◆ Exercise brief ◆
Locate every line in the items below that contains the string "kern", treating uppercase and lowercase letters as distinct, and copy each of those lines.

◆ Extracted entries ◆
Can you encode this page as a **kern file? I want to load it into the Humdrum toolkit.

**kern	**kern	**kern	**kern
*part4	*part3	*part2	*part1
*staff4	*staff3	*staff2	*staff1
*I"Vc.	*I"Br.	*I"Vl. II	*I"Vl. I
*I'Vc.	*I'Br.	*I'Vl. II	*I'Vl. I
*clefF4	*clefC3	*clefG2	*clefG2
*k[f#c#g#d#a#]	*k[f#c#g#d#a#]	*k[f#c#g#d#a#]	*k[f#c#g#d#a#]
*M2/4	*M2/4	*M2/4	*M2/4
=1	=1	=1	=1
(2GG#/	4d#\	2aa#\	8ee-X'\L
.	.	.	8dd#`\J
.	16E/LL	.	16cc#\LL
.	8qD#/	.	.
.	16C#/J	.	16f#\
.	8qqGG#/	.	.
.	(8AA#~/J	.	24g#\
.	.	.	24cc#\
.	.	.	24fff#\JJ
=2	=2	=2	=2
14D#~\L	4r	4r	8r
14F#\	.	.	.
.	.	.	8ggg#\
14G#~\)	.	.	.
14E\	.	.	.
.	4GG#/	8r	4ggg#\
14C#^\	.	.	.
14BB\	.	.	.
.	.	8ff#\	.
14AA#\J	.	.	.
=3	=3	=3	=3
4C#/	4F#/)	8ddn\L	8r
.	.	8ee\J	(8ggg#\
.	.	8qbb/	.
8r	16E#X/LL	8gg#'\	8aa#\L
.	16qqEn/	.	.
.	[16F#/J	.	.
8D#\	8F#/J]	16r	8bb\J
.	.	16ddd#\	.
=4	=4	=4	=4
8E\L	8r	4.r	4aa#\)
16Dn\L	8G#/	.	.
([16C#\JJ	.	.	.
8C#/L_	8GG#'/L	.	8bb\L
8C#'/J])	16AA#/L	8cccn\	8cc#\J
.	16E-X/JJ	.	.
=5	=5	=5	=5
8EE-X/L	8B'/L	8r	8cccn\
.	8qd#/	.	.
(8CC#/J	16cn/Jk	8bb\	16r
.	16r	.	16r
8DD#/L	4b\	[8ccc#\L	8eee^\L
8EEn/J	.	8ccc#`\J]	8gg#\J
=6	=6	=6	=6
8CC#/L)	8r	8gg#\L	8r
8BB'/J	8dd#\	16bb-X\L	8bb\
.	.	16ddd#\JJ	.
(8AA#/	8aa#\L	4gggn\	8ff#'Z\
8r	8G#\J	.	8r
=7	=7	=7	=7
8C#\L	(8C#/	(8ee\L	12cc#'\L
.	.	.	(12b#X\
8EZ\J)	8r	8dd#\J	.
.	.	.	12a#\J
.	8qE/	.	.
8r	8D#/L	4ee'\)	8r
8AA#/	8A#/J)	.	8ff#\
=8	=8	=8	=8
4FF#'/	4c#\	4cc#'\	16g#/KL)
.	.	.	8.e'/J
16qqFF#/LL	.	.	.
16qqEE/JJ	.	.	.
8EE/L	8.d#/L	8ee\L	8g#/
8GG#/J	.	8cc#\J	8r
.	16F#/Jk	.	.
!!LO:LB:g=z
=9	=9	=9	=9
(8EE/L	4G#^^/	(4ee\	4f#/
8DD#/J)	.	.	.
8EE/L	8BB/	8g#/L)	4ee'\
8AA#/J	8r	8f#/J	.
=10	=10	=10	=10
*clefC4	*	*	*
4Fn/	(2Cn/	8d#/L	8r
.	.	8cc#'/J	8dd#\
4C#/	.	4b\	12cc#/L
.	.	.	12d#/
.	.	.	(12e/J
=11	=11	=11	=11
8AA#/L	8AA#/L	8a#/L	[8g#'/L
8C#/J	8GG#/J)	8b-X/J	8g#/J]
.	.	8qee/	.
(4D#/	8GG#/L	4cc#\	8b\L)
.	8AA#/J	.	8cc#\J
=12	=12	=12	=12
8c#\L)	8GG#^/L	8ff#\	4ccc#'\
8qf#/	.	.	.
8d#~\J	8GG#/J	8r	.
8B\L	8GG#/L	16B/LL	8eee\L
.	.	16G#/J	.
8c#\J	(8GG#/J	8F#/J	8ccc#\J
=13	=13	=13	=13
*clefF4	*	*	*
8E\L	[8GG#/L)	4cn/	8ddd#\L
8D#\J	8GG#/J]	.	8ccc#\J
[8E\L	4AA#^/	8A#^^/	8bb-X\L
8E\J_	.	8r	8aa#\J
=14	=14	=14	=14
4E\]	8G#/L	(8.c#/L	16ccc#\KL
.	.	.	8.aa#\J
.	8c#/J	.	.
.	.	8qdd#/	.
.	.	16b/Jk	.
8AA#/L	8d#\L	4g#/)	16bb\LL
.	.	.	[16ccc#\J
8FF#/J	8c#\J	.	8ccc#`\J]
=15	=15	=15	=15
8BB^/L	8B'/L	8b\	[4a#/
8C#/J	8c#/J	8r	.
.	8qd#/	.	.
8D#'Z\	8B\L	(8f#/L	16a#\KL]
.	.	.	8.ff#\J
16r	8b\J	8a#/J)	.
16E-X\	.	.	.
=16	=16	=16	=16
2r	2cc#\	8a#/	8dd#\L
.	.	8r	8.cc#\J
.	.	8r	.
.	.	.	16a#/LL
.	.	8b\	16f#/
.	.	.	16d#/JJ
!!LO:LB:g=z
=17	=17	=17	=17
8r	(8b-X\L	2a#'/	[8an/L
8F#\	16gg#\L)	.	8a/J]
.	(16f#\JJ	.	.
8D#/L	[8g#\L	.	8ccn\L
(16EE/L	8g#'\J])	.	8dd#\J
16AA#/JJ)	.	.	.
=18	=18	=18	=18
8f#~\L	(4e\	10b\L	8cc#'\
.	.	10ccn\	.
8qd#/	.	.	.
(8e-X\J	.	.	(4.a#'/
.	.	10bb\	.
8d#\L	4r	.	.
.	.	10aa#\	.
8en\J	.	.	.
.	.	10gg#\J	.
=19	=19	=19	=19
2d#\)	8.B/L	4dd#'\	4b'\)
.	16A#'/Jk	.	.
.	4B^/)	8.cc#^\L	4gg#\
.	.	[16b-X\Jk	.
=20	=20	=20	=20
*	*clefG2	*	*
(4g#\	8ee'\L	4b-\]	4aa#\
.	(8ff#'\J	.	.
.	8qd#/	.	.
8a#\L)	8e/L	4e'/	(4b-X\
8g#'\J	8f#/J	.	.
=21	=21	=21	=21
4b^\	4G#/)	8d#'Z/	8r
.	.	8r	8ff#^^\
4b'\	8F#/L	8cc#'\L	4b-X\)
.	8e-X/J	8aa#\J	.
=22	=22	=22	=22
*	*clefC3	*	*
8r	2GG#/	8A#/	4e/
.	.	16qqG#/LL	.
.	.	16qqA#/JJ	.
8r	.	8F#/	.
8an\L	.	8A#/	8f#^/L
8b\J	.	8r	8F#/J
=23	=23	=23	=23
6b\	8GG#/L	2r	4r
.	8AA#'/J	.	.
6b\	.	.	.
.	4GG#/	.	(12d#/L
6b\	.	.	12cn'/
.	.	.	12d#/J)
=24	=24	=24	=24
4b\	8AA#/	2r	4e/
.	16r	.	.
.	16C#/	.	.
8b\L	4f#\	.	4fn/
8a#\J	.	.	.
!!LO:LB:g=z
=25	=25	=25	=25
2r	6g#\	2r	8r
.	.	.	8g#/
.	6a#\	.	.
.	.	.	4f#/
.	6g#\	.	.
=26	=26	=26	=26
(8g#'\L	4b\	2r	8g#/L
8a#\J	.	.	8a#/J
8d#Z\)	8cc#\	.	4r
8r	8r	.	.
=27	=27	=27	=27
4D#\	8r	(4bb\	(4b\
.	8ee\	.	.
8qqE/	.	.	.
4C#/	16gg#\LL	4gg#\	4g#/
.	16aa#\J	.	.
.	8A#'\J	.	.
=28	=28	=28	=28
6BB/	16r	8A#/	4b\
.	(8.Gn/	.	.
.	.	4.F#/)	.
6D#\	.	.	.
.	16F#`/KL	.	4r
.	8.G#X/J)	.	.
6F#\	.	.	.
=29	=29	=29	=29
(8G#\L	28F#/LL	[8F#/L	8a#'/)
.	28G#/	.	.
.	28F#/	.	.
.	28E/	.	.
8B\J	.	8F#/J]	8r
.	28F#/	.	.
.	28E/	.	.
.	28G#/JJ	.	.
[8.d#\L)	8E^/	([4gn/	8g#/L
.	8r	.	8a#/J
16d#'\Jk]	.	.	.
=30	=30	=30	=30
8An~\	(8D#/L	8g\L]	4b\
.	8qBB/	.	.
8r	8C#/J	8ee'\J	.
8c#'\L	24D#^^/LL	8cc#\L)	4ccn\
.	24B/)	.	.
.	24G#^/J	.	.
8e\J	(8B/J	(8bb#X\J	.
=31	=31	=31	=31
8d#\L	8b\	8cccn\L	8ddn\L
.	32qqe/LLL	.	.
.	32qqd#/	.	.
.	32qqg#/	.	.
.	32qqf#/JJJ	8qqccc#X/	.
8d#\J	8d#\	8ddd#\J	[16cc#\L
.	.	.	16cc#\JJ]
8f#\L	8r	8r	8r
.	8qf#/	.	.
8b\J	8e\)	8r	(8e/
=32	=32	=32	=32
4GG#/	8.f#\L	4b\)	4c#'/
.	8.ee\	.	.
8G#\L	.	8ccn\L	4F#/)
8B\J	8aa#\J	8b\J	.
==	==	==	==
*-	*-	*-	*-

◆ Exercise answer ◆
Can you encode this page as a **kern file? I want to load it into the Humdrum toolkit.
**kern	**kern	**kern	**kern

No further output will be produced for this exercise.